Instructions to follow
Restate word for word the lines of the material below, from the line with "C15: 6.8nF (DGND, W3)" to the line with "D5: diode US1M", both lines included, and no others.

Recorded information
-.-.-
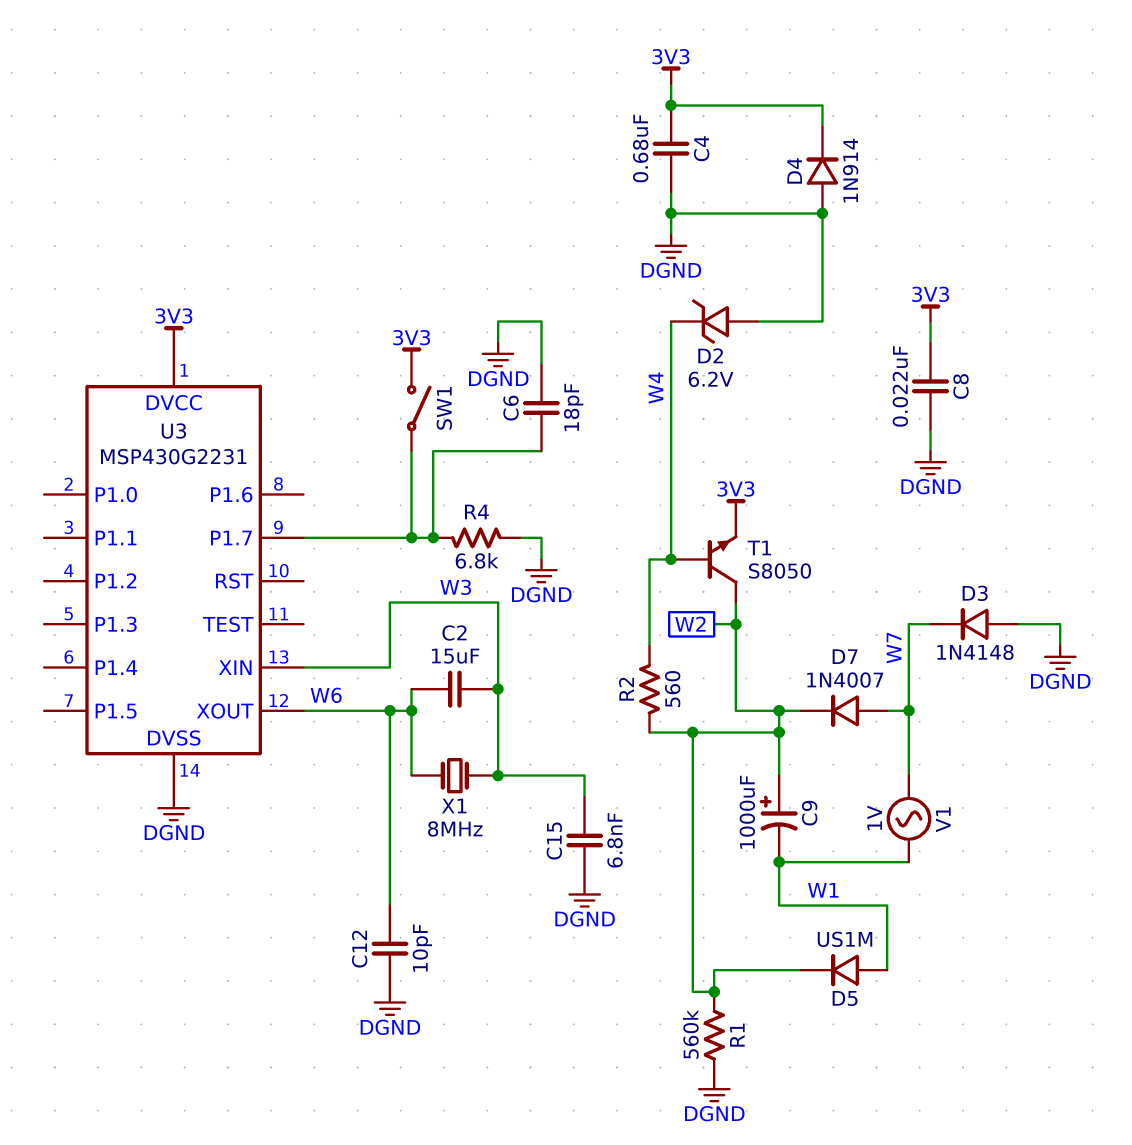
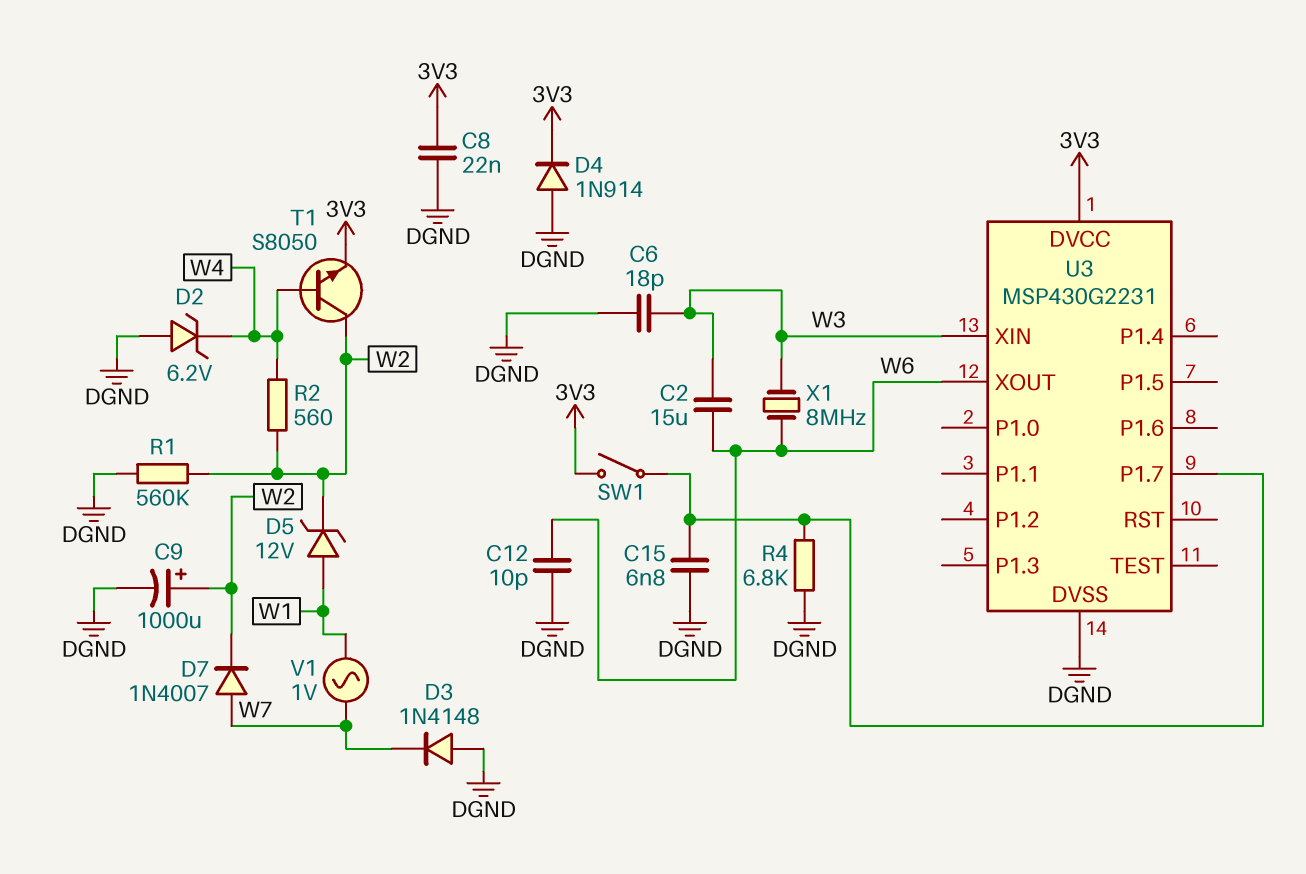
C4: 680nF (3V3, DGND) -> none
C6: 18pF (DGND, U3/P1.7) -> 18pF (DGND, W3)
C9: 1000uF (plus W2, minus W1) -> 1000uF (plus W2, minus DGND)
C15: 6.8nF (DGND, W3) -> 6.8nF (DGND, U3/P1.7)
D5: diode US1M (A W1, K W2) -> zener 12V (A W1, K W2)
-.-.-
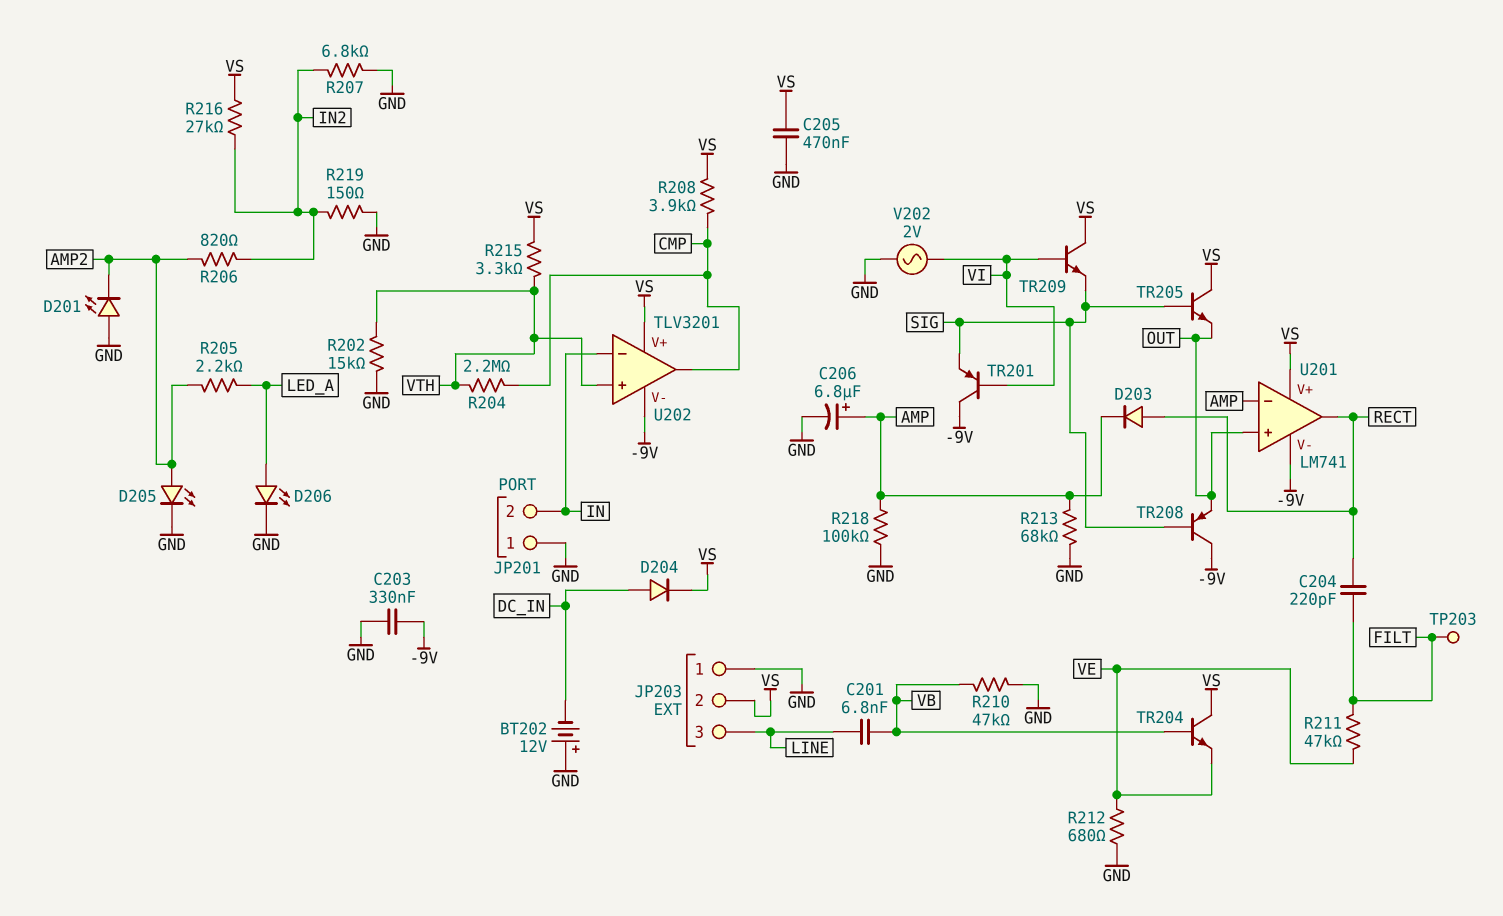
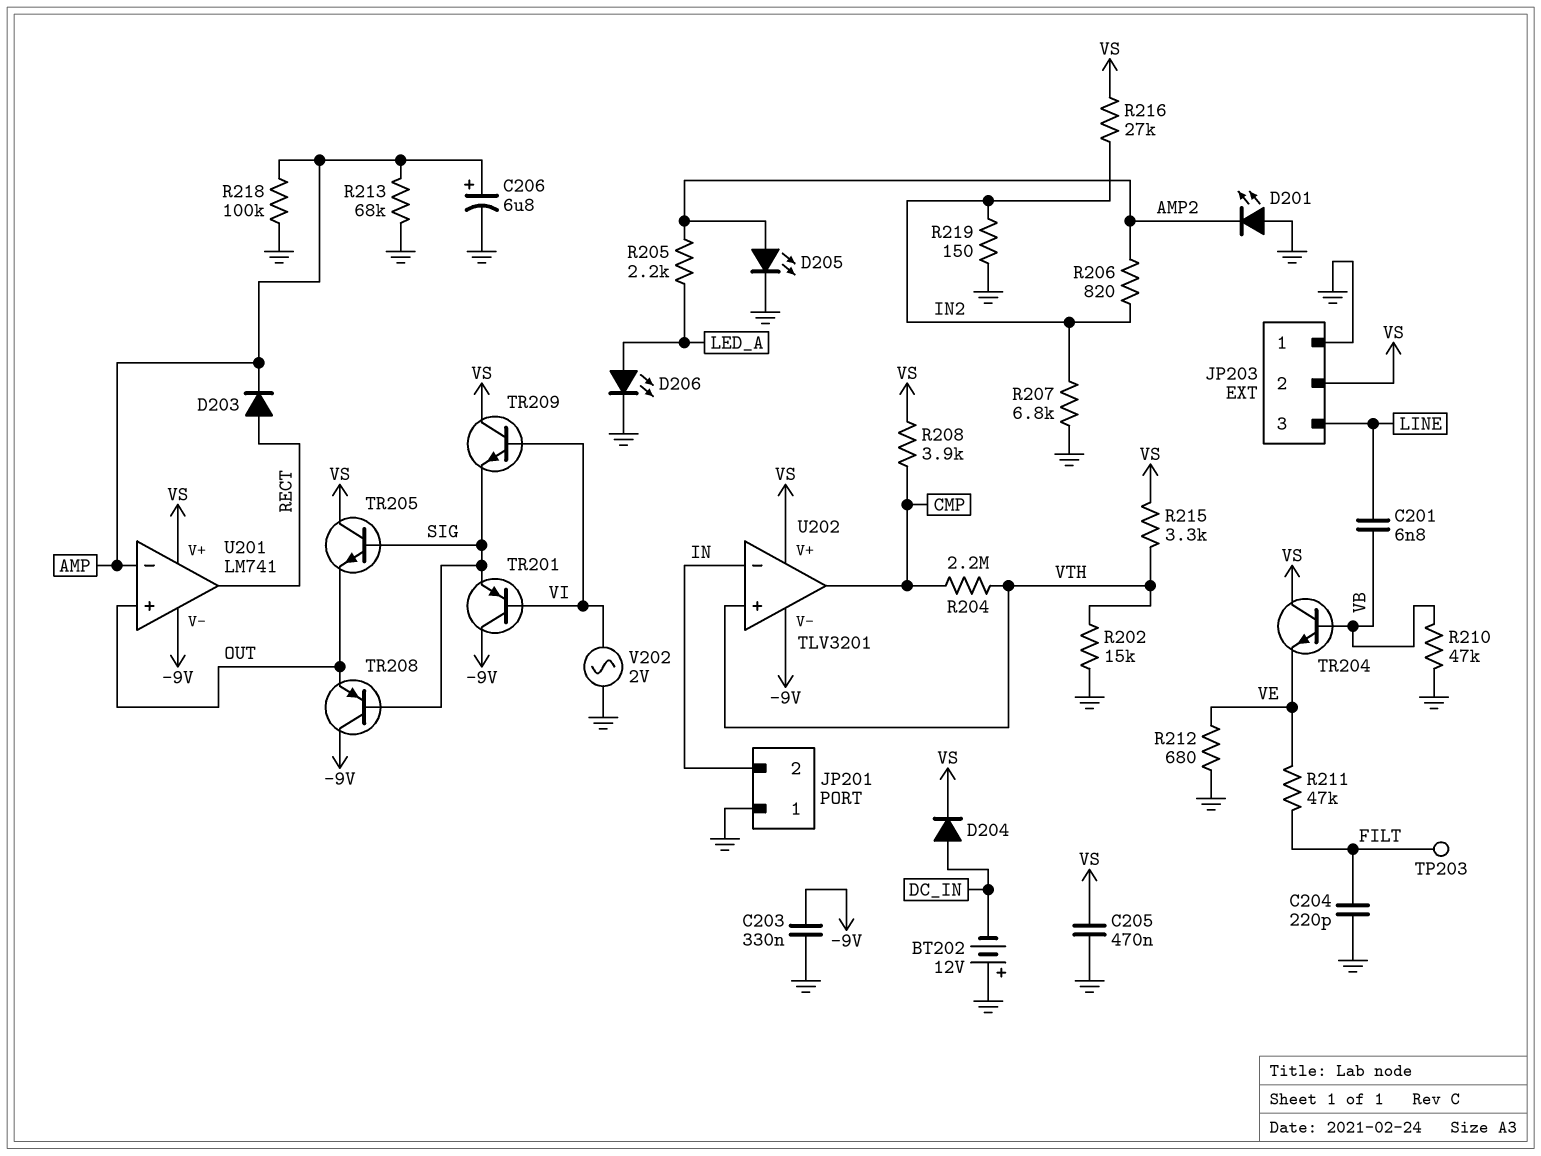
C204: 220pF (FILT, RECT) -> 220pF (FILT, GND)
-.-.-
Answer space
C15: 6.8nF (DGND, W3) -> 6.8nF (DGND, U3/P1.7)
D5: diode US1M (A W1, K W2) -> zener 12V (A W1, K W2)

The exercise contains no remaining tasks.